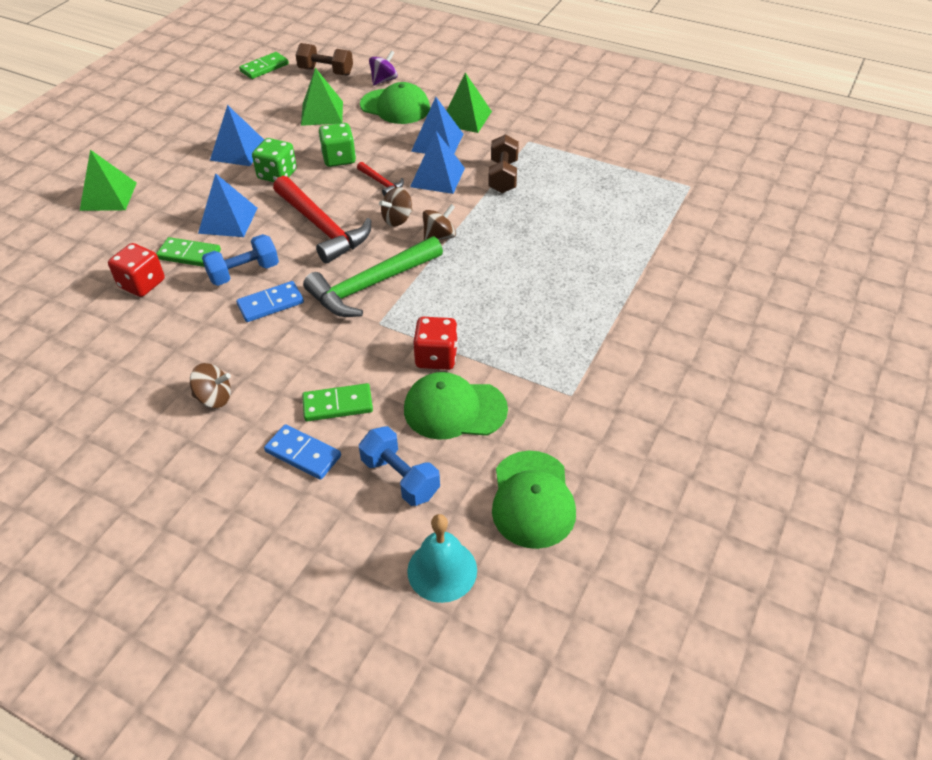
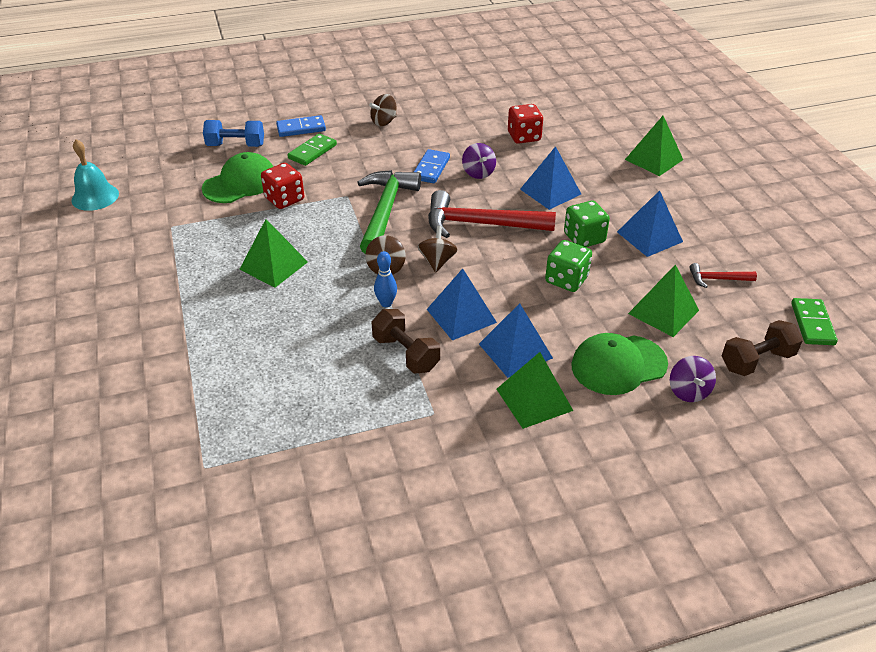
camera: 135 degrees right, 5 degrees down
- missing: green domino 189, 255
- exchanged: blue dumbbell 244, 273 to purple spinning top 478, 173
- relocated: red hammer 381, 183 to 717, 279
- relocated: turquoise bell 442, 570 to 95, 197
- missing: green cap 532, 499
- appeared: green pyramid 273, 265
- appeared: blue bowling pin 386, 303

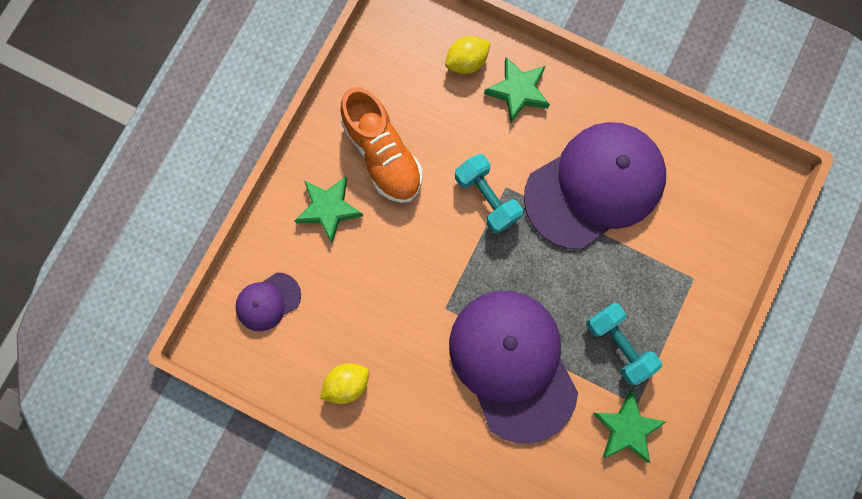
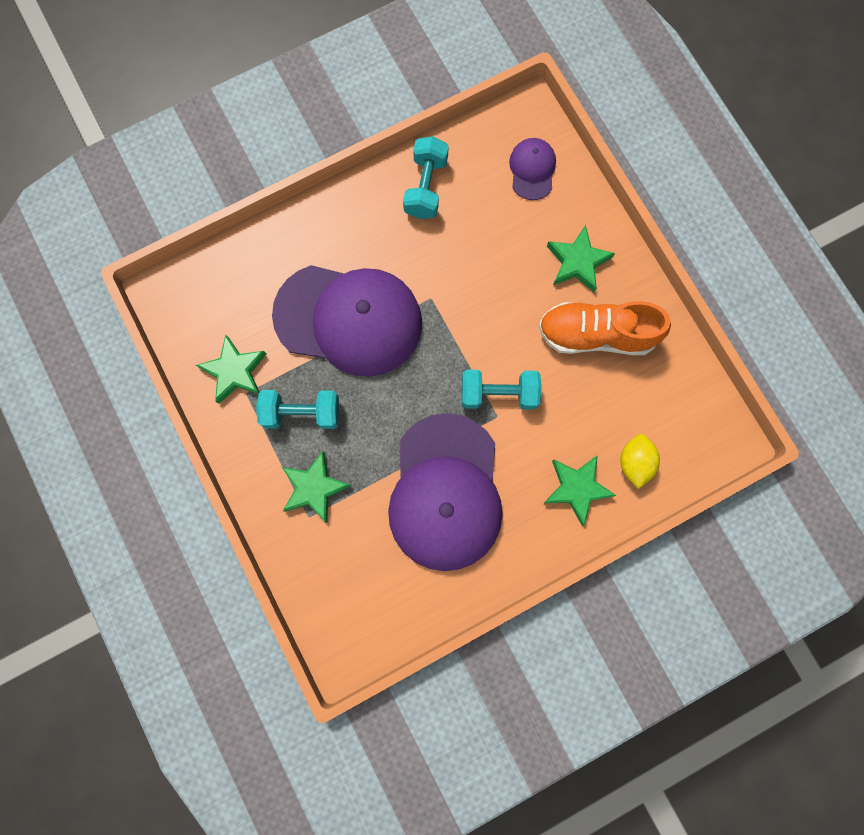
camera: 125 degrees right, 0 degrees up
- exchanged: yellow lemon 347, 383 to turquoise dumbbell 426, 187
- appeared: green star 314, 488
· · · · · · ·
Work to complete:
The word "dumbbell" may appear in lines of the entries. State how many lines hold it, as a number alone.

Written answer:
2